(Spatial object tracking data)
_ _ _ _ _ _ _

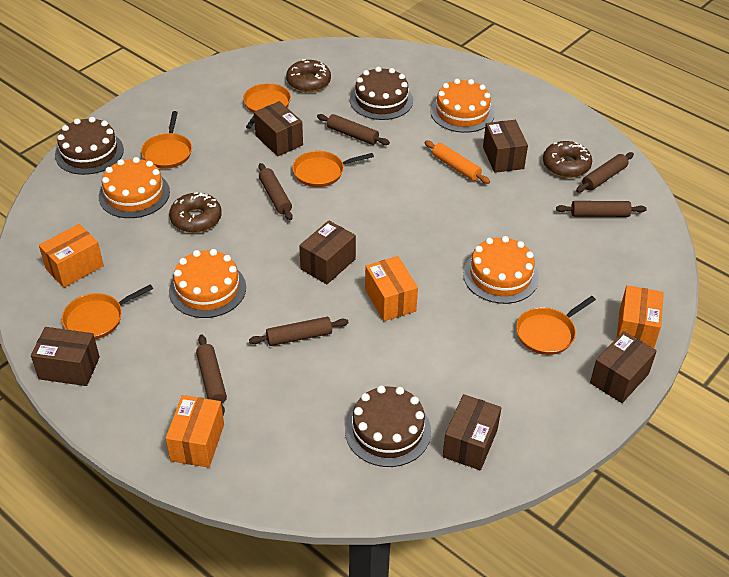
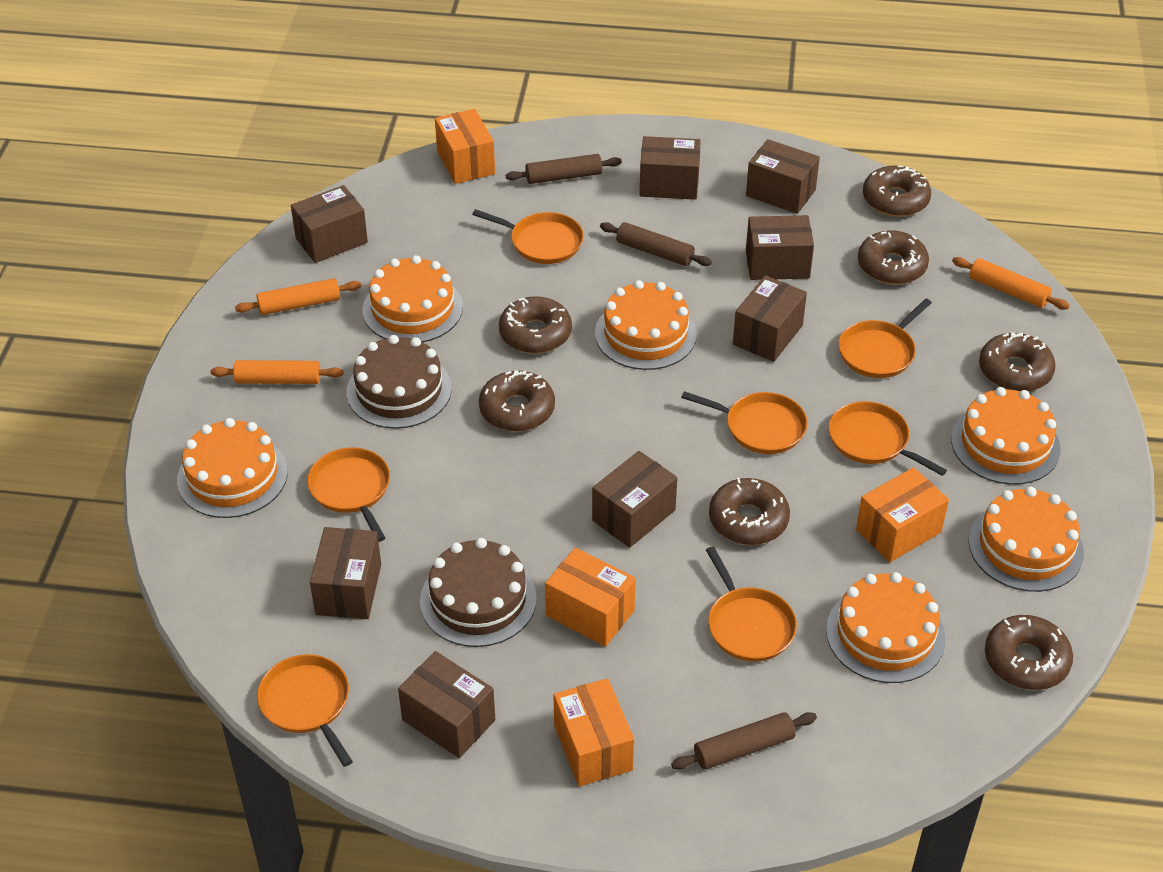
brown box: 6 -> 8
brown cake: 3 -> 2
brown donut: 3 -> 7
brown rolling pin: 6 -> 3
orange cake: 4 -> 6
orange pan: 5 -> 7
orange rolling pin: 1 -> 3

_ _ _ _ _ _ _

■ Work task
Output each record verbatim, but skip anything that is a picture.

■ Response to this exercise
brown box: 6 -> 8
brown cake: 3 -> 2
brown donut: 3 -> 7
brown rolling pin: 6 -> 3
orange cake: 4 -> 6
orange pan: 5 -> 7
orange rolling pin: 1 -> 3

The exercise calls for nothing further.